⟨

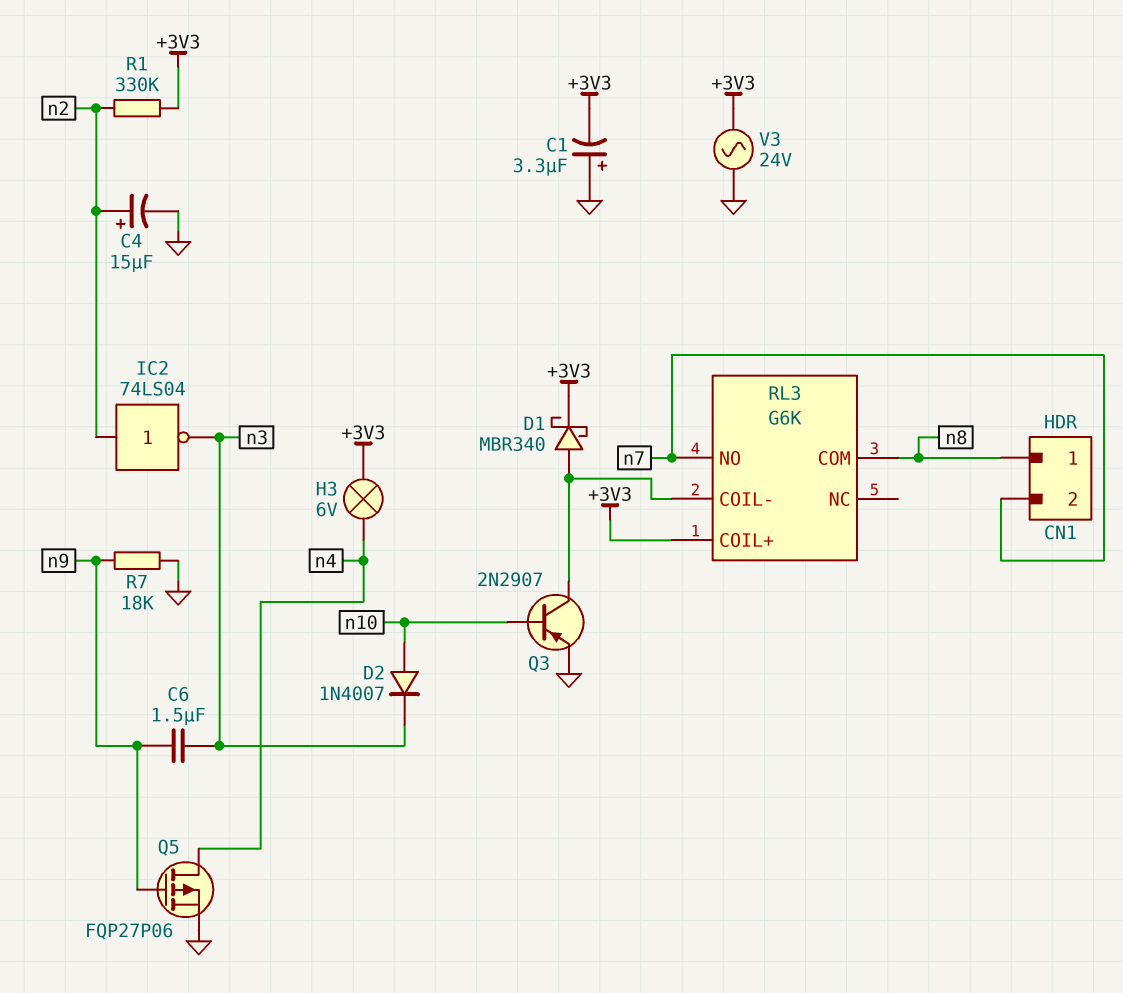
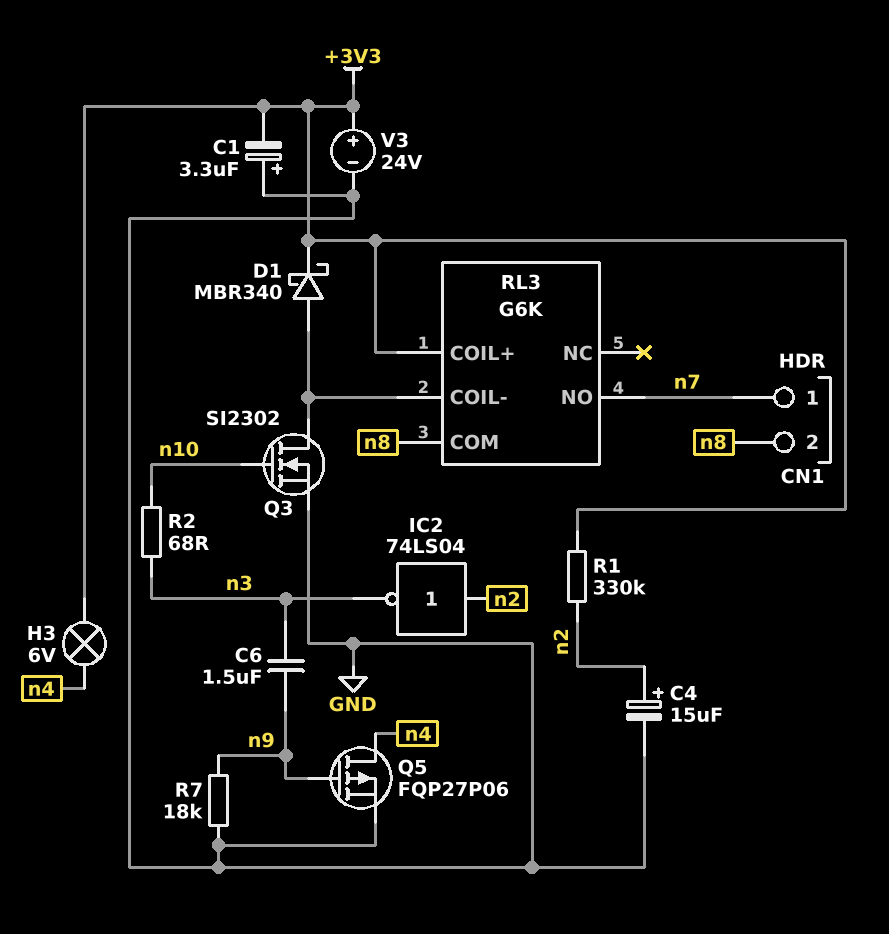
CN1 pin 1: n8 -> n7
CN1 pin 2: n7 -> n8
D2: diode 1N4007 (A n10, K n3) -> none
Q3: PNP 2N2907 (B n10, C RL3/COIL-, E GND) -> NMOS SI2302 (G n10, D RL3/COIL-, S GND)
R2: none -> 68 (n3, n10)
V3: AC 24V (+3V3, GND) -> 24V (plus +3V3, minus GND)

⟩

### [Directions]
Each line from the one that contains "CN1 pin 2: n7 -> n8" through the end of the records must be repeated exactly. No other line belongs in the answer.

### [Solution for this problem]
CN1 pin 2: n7 -> n8
D2: diode 1N4007 (A n10, K n3) -> none
Q3: PNP 2N2907 (B n10, C RL3/COIL-, E GND) -> NMOS SI2302 (G n10, D RL3/COIL-, S GND)
R2: none -> 68 (n3, n10)
V3: AC 24V (+3V3, GND) -> 24V (plus +3V3, minus GND)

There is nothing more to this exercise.